*** Opening of DATA PROVIDED ***
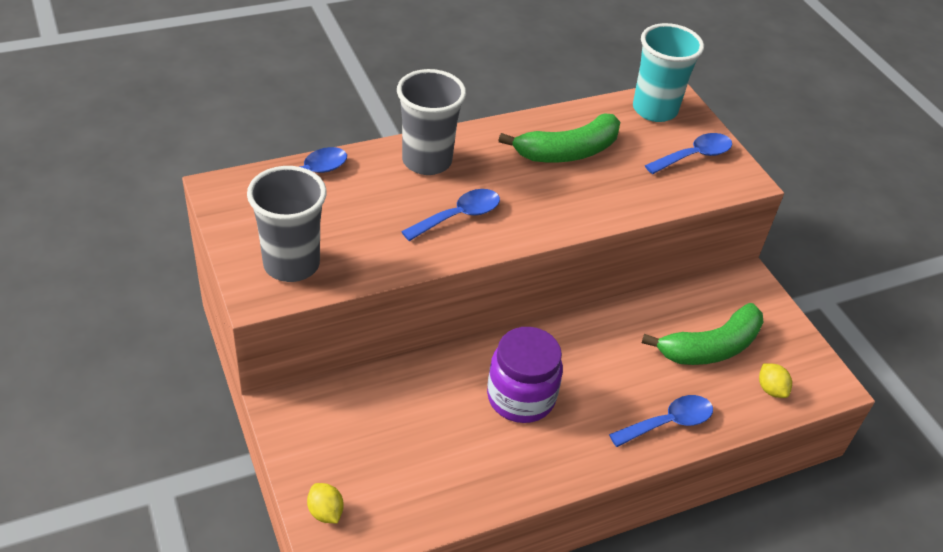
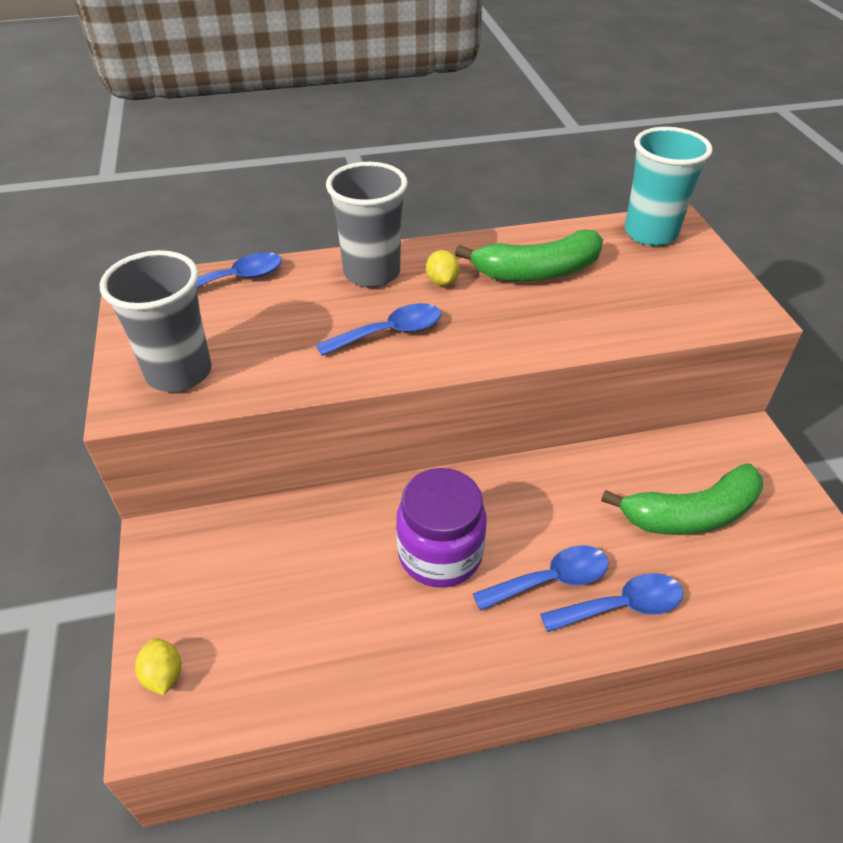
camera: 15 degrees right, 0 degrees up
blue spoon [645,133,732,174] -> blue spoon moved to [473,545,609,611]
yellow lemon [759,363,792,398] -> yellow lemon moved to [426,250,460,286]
*** Close of DATA PROVIDED ***
WHAT YOU WILL DO - Would you please filter the lines above and copy every one that includes "moved"?

TASK RESULT -
blue spoon [645,133,732,174] -> blue spoon moved to [473,545,609,611]
yellow lemon [759,363,792,398] -> yellow lemon moved to [426,250,460,286]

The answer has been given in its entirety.